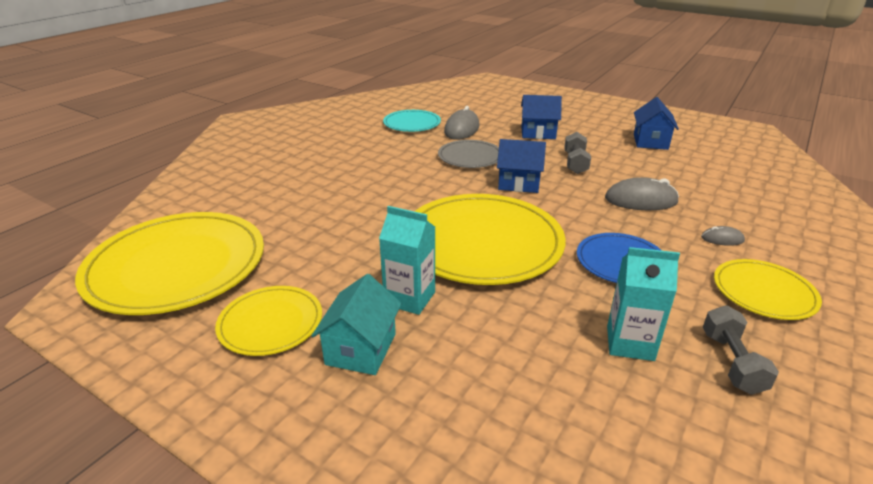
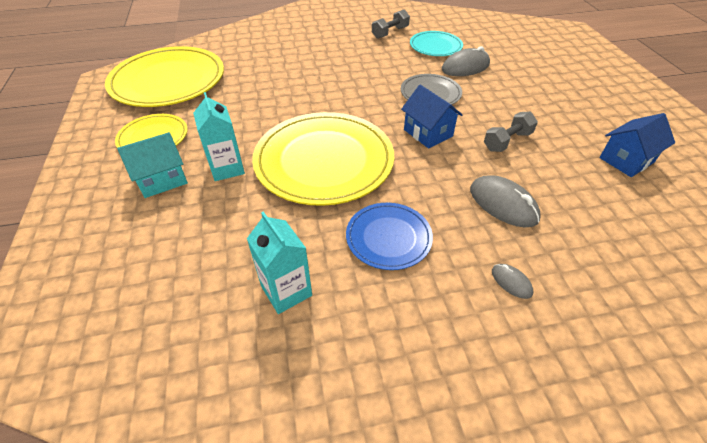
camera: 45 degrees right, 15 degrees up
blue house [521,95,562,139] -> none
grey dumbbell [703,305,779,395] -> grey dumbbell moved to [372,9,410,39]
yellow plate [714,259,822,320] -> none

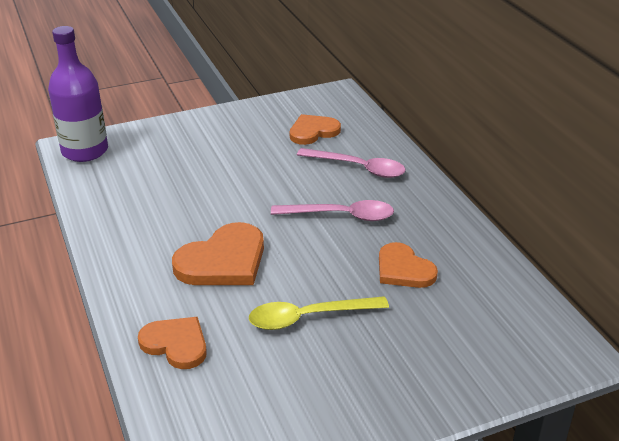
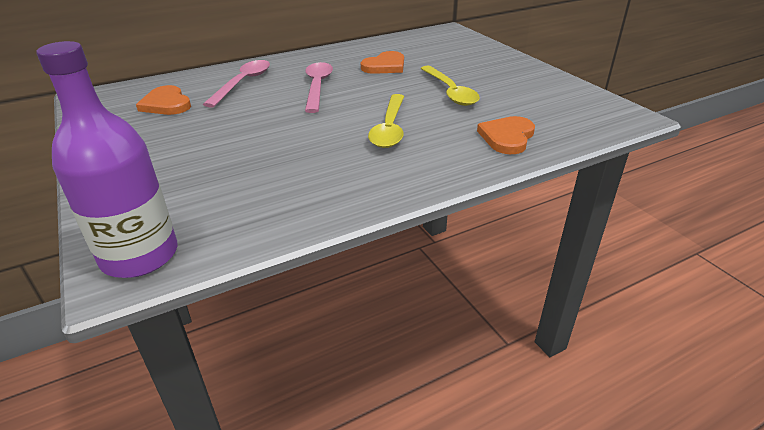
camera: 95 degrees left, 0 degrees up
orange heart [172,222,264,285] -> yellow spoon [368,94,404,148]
◇ ◇ ◇
TASK BRIEF: Starting at the line that holds "blue house [521,95,562,139] -> none", reproduce each line through the last one of the listing, and nothing more; the pictures stay out.

ANSWER SECTION:
blue house [521,95,562,139] -> none
grey dumbbell [703,305,779,395] -> grey dumbbell moved to [372,9,410,39]
yellow plate [714,259,822,320] -> none

camera: 95 degrees left, 0 degrees up
orange heart [172,222,264,285] -> yellow spoon [368,94,404,148]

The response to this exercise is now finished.